(Directions for this task) Every line from the one that contains "red rectangle: rotated 27 degrees clockwise" to the end of the material below should be output exactly, with both ends included and nothing else.
++++++++
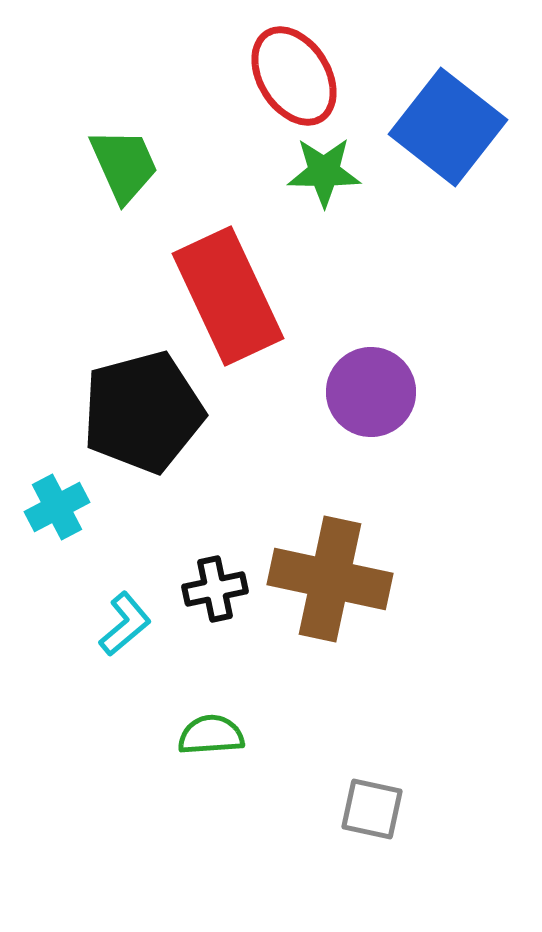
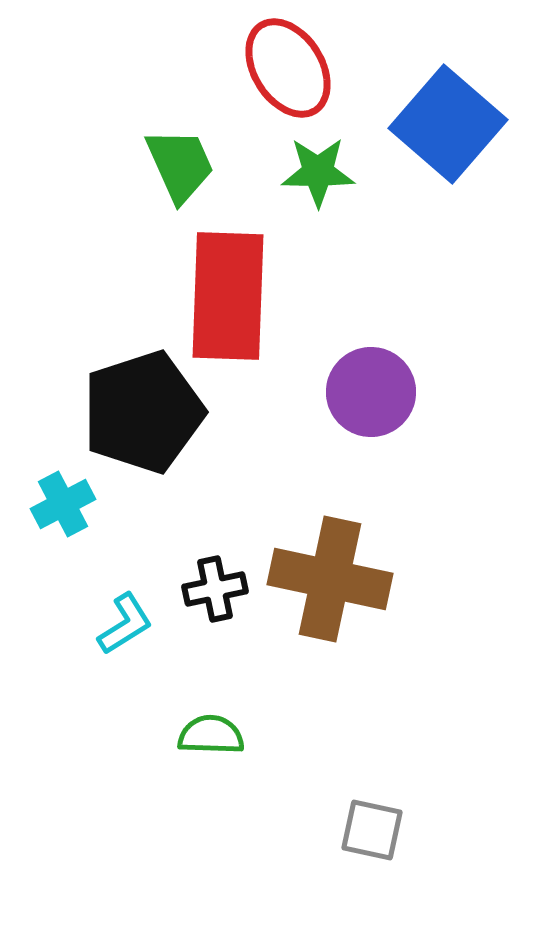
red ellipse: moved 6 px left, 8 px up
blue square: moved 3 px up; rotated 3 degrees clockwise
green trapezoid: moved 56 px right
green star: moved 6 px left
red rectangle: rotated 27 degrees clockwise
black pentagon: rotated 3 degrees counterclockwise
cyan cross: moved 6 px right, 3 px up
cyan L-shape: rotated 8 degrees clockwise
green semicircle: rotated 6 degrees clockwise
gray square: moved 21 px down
++++++++
(Task solution)
red rectangle: rotated 27 degrees clockwise
black pentagon: rotated 3 degrees counterclockwise
cyan cross: moved 6 px right, 3 px up
cyan L-shape: rotated 8 degrees clockwise
green semicircle: rotated 6 degrees clockwise
gray square: moved 21 px down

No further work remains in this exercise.